• WORK ORDER: Beneath this task are records; print exactly the stretch of them from the line with "C3: 3.3uF (3V3, COM) -> 1.5uF (3V3, COM)" through the line with "C2: 10nF (3V3, VIN) -> 10nF (3V3, COM)", both ends included.

• INPUT DATA:
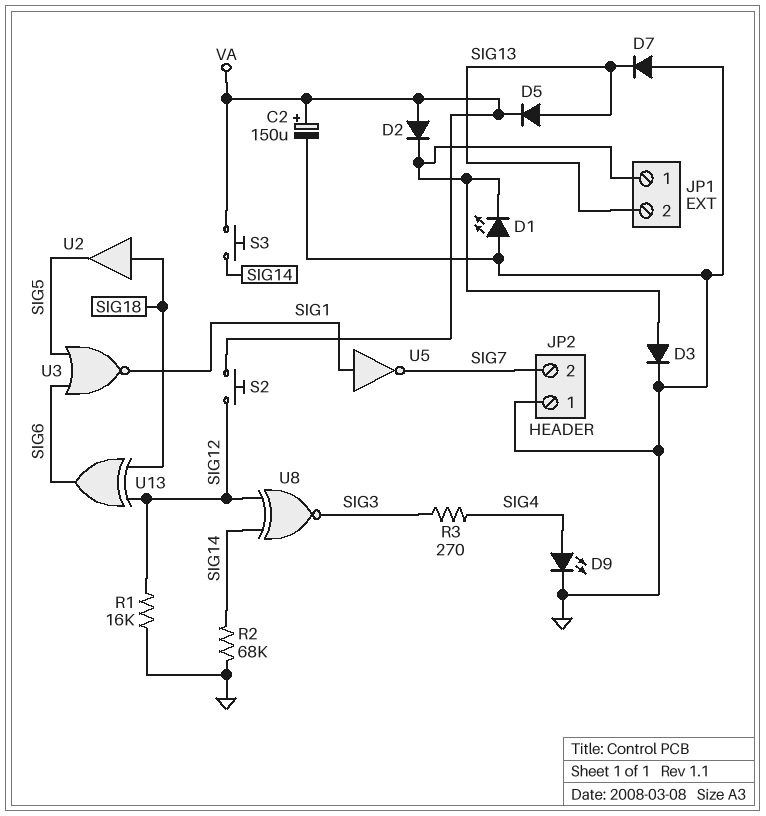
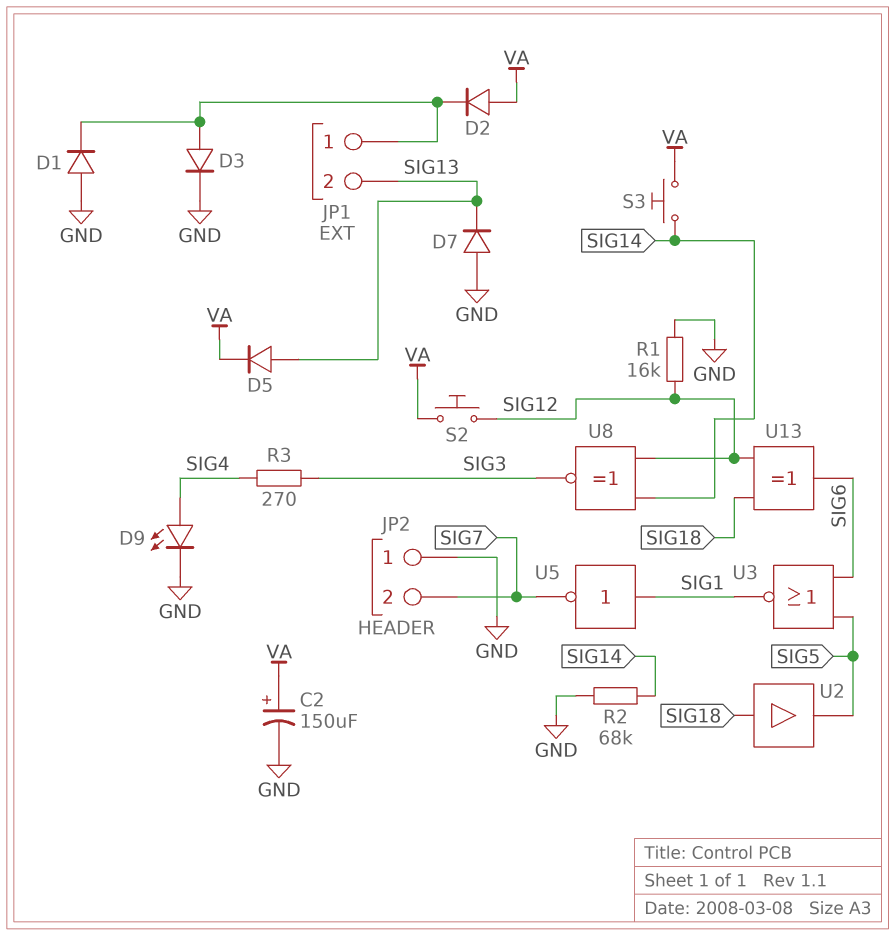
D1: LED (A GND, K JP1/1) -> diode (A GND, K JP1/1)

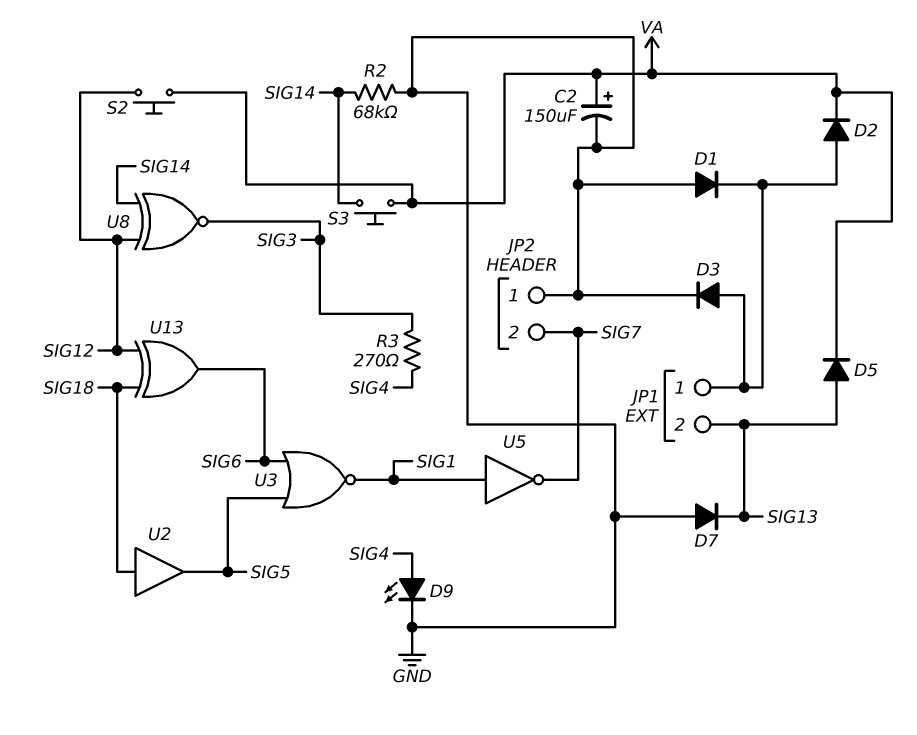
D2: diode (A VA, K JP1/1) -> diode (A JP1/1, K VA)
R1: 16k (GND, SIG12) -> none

---

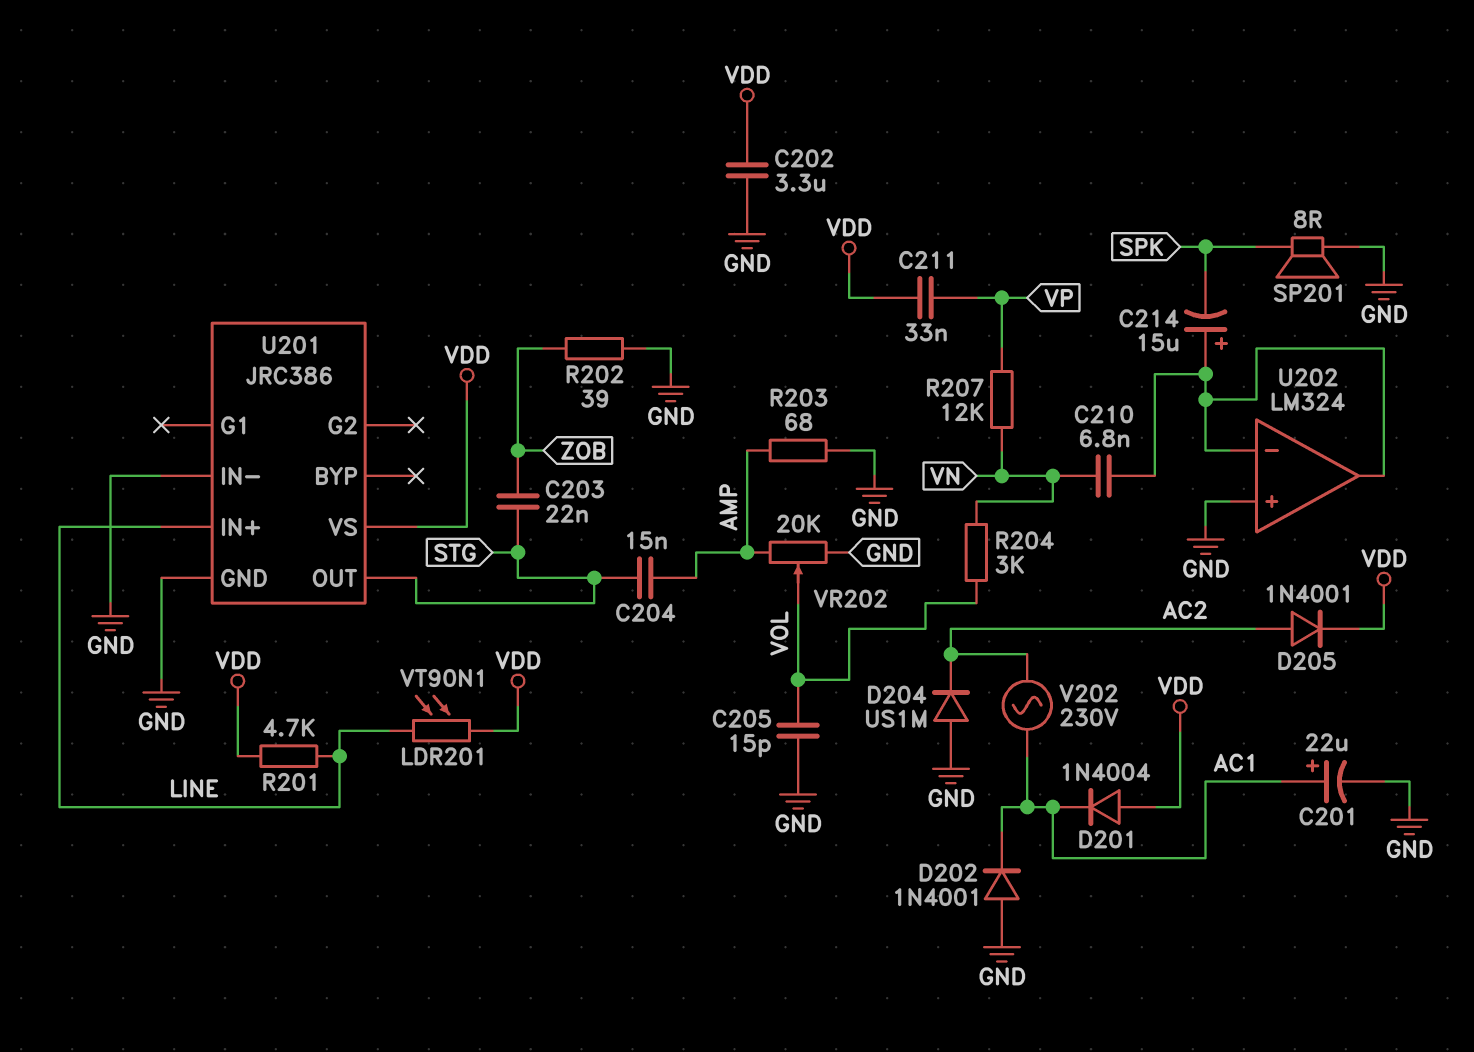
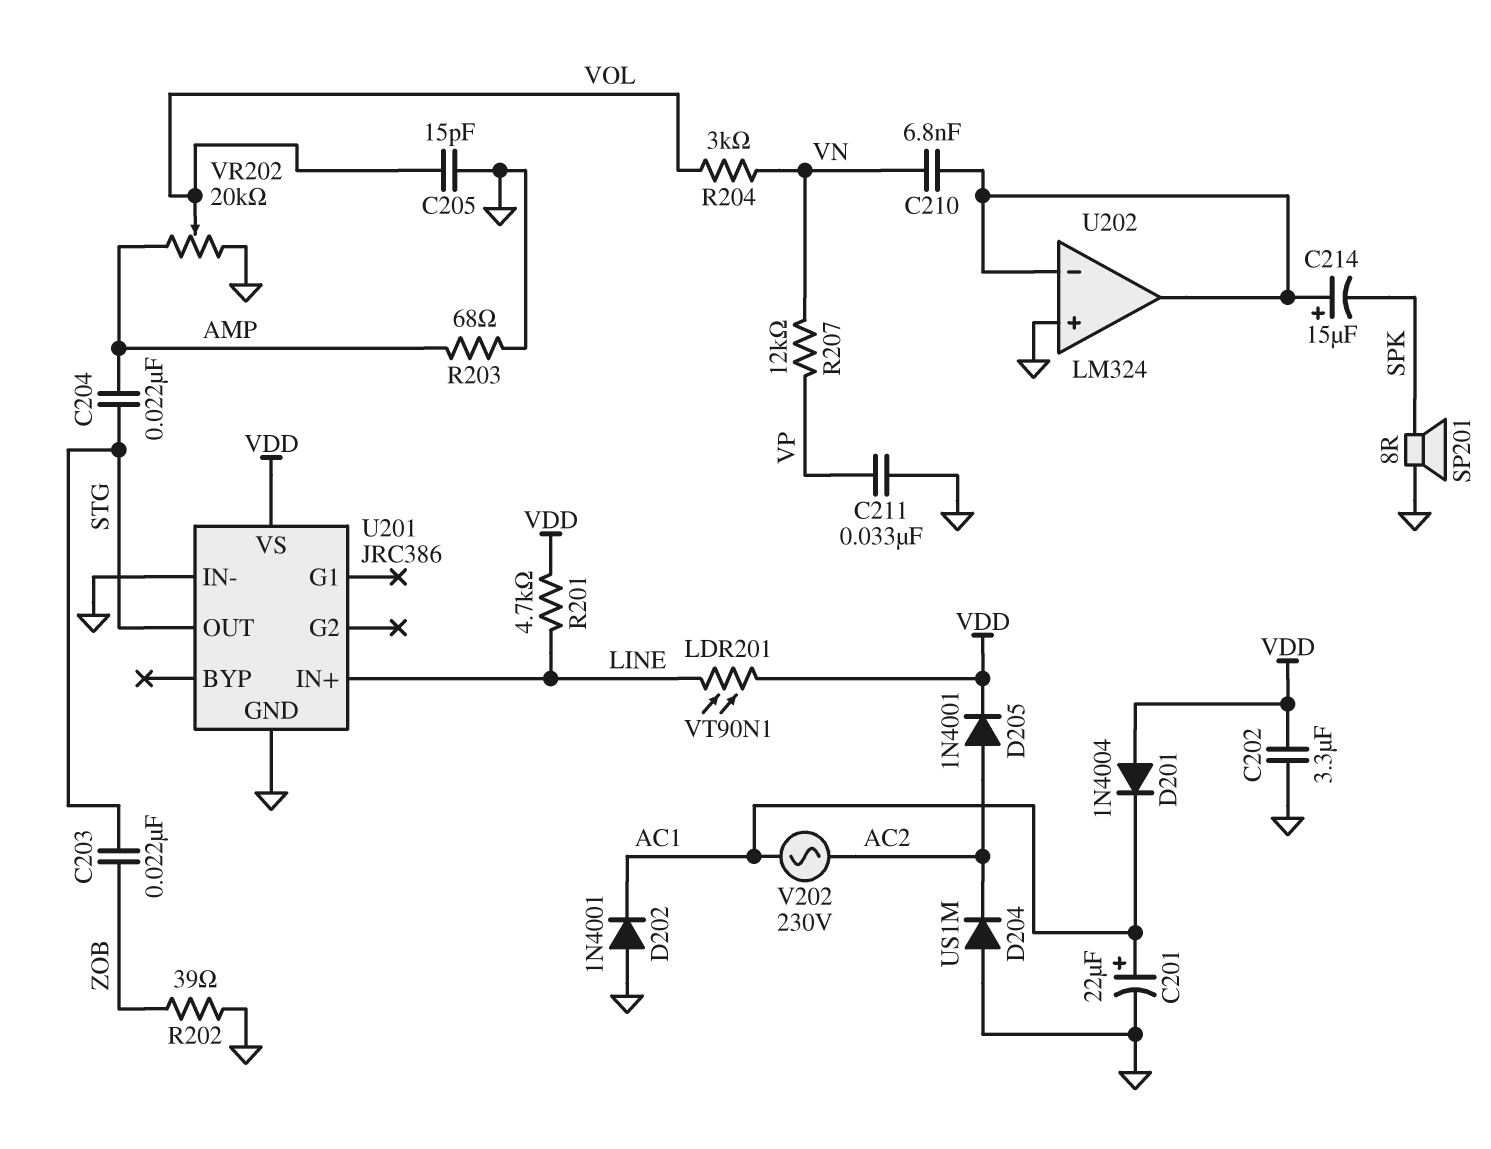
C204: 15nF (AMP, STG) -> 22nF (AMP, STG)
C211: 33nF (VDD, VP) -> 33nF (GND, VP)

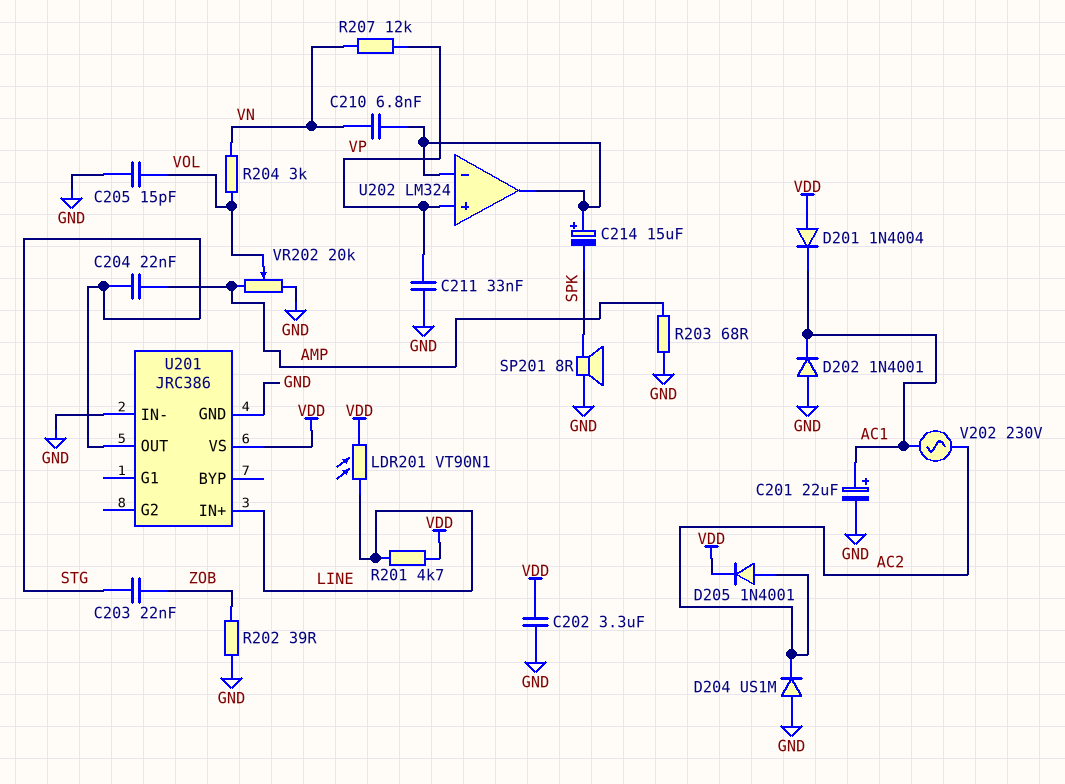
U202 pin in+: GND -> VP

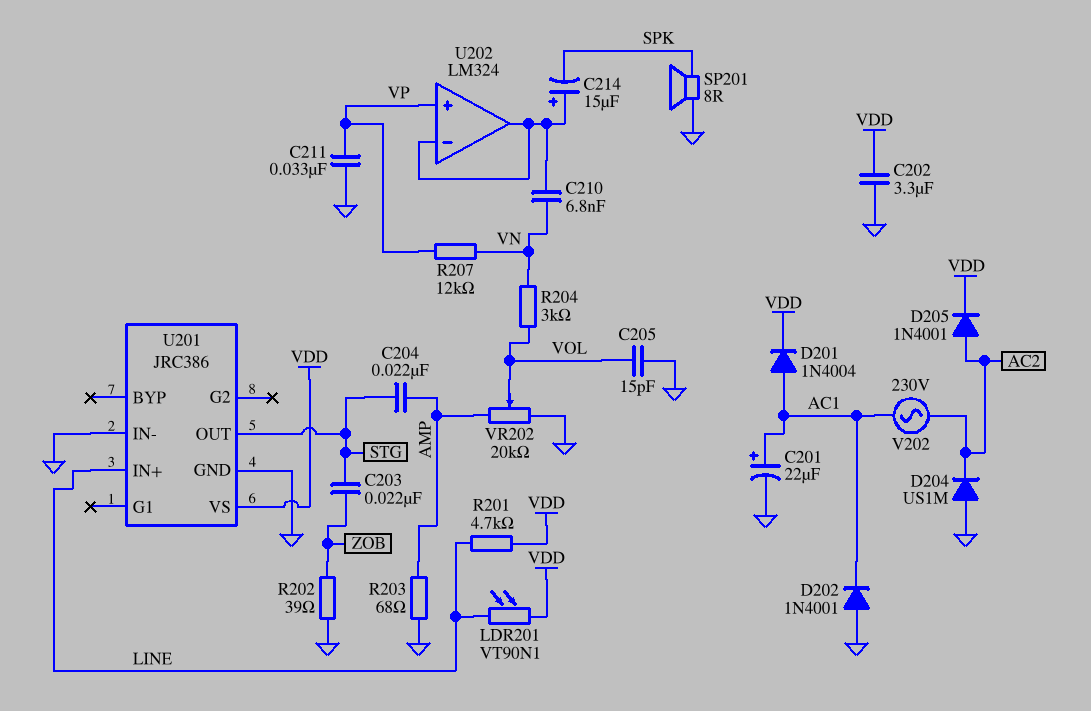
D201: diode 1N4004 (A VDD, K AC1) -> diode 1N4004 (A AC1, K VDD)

...

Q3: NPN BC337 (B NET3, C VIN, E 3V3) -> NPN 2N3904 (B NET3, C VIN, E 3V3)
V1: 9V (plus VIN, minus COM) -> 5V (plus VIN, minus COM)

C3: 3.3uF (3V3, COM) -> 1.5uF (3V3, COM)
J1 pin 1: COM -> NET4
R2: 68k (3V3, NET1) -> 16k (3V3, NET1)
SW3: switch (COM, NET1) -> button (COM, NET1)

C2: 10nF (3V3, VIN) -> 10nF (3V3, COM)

• ANSWER SPACE:
C3: 3.3uF (3V3, COM) -> 1.5uF (3V3, COM)
J1 pin 1: COM -> NET4
R2: 68k (3V3, NET1) -> 16k (3V3, NET1)
SW3: switch (COM, NET1) -> button (COM, NET1)

C2: 10nF (3V3, VIN) -> 10nF (3V3, COM)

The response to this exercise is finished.